* WORK INSTRUCTIONS *
Beginning at the line containing "(418, 166) = (439, 86): pink", restate each line of the listing below word for word until the last one has been given.

* SUPPLIED RECORDS *
#####
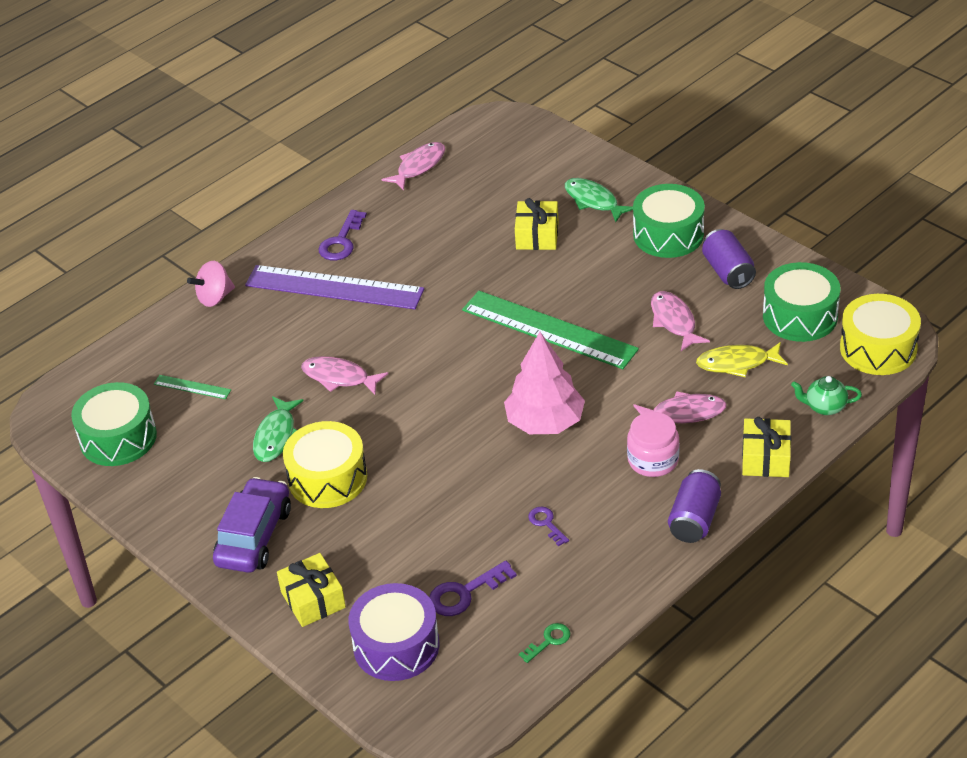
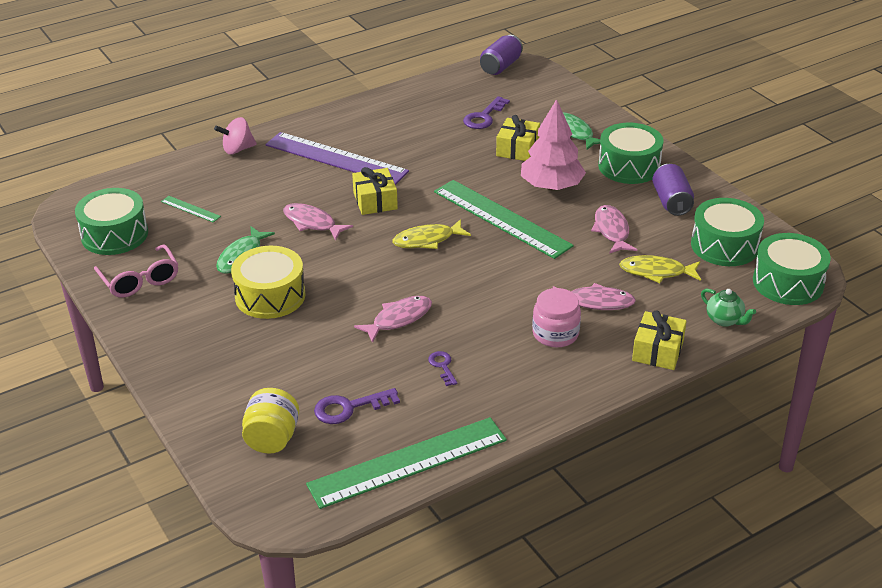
camera: 10 degrees right, 5 degrees down
(173, 489) = (140, 280): none -> pink glasses
(254, 536) = (190, 328): purple car -> none
(313, 600) = (217, 387): yellow gift -> yellow gift (375, 201)
(341, 241) = (356, 127): purple key -> purple key (484, 117)
(396, 645) = (272, 438): purple drum -> yellow jar
(418, 166) = (439, 86): pink fish -> pink fish (398, 319)
(476, 373) = (427, 240): none -> yellow fish
(545, 422) = (472, 287): pink tree -> pink tree (551, 186)
(549, 641) = (408, 462): green key -> green ruler
(694, 520) = (576, 388): purple can -> purple can (500, 66)
(824, 407) = (725, 320): green teapot -> green teapot turned 150 degrees counterclockwise
(878, 348) = (788, 283): yellow drum -> green drum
#####
* EXERCISE SOLUTION *
(418, 166) = (439, 86): pink fish -> pink fish (398, 319)
(476, 373) = (427, 240): none -> yellow fish
(545, 422) = (472, 287): pink tree -> pink tree (551, 186)
(549, 641) = (408, 462): green key -> green ruler
(694, 520) = (576, 388): purple can -> purple can (500, 66)
(824, 407) = (725, 320): green teapot -> green teapot turned 150 degrees counterclockwise
(878, 348) = (788, 283): yellow drum -> green drum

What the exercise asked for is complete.